- YOUR GOAL
Below are lines of data, and only some are wanted. Please repeat exactly those from the line that has "SCALE: HX711 -> CS1237" through the line that has "LCD1 pin SDA: RX -> A1".

[Edit tracking data]

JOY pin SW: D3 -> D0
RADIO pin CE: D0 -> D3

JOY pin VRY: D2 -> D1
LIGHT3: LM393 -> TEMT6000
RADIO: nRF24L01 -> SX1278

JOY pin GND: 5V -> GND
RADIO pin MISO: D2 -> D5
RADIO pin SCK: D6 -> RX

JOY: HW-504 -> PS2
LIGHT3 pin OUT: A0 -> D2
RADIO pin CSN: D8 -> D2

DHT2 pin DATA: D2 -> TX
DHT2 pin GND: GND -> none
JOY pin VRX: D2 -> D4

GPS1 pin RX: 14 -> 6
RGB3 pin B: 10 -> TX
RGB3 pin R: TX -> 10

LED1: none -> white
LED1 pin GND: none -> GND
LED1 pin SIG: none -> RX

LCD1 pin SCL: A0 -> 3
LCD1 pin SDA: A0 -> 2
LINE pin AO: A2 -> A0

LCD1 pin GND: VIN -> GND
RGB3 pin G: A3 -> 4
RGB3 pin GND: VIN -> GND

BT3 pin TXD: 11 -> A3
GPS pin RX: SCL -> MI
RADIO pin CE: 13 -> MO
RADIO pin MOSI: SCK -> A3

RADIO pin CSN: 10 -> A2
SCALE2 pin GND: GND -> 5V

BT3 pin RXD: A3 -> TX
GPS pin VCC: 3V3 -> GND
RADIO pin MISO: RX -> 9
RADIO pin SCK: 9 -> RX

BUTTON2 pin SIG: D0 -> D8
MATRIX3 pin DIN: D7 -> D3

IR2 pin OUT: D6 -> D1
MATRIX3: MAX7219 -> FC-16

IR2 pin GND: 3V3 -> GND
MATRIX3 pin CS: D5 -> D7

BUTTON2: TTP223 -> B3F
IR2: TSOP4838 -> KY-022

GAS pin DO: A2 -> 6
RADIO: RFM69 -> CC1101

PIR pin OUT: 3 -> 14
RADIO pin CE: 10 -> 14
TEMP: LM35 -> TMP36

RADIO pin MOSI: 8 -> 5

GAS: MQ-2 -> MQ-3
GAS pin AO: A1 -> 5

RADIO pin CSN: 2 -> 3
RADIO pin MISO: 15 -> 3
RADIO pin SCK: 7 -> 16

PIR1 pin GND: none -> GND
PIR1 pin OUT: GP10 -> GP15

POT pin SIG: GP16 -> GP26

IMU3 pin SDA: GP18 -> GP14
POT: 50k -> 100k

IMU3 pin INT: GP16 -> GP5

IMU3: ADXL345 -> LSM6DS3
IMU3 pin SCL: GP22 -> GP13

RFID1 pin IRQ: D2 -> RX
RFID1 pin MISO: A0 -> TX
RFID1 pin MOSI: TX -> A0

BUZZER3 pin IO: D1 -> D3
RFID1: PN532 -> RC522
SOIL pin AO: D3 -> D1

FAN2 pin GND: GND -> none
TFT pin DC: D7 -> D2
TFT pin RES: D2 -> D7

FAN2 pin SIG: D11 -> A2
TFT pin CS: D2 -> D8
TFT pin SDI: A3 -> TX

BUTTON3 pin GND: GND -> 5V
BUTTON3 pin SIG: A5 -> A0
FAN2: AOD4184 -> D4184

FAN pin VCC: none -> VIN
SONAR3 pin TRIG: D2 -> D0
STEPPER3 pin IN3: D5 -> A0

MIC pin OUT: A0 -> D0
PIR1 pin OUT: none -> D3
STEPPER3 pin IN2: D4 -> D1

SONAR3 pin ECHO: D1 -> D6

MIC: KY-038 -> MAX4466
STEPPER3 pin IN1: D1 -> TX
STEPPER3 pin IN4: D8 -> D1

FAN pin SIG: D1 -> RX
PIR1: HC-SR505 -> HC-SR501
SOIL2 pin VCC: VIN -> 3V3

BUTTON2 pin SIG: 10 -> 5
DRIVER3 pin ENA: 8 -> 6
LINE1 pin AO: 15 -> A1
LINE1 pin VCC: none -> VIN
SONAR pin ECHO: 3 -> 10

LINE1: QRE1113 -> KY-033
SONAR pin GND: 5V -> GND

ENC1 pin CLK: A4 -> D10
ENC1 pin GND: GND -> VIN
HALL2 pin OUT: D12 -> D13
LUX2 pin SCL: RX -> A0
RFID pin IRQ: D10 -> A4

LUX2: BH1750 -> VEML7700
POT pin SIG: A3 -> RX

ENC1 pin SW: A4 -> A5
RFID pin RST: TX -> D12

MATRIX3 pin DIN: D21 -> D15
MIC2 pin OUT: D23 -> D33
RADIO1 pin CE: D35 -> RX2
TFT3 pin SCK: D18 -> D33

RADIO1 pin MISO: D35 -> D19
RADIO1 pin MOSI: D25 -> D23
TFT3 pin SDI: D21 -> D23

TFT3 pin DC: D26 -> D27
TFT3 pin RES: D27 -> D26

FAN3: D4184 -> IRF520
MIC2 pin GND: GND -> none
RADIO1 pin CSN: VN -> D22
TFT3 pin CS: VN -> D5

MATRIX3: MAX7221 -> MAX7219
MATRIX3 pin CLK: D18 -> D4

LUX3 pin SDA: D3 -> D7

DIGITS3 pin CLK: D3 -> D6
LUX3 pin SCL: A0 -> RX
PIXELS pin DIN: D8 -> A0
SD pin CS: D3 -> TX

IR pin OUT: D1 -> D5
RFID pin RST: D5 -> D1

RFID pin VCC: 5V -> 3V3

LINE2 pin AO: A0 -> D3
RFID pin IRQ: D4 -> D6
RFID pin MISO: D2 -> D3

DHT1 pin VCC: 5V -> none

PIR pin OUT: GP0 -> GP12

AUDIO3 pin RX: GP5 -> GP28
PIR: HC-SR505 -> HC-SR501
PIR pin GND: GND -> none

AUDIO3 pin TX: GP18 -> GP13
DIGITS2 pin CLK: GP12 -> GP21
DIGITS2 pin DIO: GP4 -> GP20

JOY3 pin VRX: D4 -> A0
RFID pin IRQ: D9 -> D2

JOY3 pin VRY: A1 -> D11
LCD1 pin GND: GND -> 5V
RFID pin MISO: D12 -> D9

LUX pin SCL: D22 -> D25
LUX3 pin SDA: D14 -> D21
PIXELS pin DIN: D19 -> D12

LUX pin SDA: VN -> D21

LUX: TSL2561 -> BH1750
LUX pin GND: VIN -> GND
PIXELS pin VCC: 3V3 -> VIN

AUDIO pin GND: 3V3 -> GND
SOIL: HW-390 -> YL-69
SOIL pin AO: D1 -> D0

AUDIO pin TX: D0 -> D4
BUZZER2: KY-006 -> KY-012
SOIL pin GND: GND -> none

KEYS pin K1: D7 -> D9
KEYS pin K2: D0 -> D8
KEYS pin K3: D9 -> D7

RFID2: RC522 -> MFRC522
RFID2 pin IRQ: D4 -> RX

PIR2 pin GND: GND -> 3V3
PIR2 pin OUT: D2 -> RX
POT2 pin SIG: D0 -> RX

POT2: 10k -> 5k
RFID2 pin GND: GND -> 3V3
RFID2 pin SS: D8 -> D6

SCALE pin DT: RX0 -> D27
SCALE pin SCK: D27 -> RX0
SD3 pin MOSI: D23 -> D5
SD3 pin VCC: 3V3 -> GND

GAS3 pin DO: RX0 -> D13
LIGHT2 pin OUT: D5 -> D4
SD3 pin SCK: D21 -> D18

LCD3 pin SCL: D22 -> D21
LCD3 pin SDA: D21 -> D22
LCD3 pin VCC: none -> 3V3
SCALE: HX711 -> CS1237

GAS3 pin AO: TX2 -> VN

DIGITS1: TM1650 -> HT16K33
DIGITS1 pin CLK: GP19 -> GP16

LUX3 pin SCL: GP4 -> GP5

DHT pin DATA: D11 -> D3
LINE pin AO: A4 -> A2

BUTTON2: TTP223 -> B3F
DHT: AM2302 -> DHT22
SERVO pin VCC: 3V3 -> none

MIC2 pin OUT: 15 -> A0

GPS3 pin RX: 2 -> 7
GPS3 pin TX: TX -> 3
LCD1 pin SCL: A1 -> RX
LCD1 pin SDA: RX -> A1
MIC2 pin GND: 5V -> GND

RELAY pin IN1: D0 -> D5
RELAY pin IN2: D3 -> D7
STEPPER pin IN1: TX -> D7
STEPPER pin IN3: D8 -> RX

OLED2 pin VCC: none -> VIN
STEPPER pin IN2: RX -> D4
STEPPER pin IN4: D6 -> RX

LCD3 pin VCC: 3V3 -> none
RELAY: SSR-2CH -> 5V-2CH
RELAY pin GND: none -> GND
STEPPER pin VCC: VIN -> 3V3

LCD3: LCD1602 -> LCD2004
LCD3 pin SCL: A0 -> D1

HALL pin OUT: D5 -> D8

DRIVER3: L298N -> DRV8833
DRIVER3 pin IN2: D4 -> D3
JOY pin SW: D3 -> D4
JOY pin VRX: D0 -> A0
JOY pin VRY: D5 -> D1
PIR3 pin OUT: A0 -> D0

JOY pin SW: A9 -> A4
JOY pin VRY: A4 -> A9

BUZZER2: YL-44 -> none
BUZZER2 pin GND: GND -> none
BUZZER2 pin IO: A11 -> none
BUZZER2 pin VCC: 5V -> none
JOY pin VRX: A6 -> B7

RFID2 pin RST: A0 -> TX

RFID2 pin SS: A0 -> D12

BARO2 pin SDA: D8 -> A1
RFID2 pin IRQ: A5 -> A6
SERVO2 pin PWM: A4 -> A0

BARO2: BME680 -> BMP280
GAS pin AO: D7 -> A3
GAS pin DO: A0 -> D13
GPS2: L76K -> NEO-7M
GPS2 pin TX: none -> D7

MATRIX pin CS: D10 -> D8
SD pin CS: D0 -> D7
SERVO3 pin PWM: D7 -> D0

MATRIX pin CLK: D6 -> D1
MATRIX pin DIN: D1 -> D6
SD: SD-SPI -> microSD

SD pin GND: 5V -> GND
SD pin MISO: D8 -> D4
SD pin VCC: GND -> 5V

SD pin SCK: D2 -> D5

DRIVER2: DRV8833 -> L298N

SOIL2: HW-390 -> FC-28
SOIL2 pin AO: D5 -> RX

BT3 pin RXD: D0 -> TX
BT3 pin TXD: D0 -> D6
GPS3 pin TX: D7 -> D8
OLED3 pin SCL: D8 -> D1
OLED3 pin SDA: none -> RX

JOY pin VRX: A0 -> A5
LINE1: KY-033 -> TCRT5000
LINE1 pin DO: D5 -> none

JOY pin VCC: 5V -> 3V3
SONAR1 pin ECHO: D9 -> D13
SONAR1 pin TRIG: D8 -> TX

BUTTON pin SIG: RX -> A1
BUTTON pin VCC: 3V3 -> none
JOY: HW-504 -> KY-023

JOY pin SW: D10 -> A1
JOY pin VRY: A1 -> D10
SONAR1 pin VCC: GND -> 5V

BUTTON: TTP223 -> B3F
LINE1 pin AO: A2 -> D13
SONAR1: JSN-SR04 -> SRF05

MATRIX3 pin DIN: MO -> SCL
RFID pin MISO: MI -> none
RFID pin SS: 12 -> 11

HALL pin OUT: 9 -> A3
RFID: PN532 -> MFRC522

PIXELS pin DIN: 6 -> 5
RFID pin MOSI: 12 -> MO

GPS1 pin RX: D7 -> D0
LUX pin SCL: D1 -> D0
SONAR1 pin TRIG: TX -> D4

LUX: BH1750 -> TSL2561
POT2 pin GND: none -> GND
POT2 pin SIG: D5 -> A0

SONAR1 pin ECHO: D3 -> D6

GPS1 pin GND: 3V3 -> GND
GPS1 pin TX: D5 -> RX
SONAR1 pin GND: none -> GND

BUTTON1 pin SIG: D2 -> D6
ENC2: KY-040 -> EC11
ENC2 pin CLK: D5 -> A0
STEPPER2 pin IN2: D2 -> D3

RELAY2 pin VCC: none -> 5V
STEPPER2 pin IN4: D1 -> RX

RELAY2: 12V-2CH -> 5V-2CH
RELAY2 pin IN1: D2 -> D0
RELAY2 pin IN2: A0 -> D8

- TASK ANSWER
SCALE: HX711 -> CS1237

GAS3 pin AO: TX2 -> VN

DIGITS1: TM1650 -> HT16K33
DIGITS1 pin CLK: GP19 -> GP16

LUX3 pin SCL: GP4 -> GP5

DHT pin DATA: D11 -> D3
LINE pin AO: A4 -> A2

BUTTON2: TTP223 -> B3F
DHT: AM2302 -> DHT22
SERVO pin VCC: 3V3 -> none

MIC2 pin OUT: 15 -> A0

GPS3 pin RX: 2 -> 7
GPS3 pin TX: TX -> 3
LCD1 pin SCL: A1 -> RX
LCD1 pin SDA: RX -> A1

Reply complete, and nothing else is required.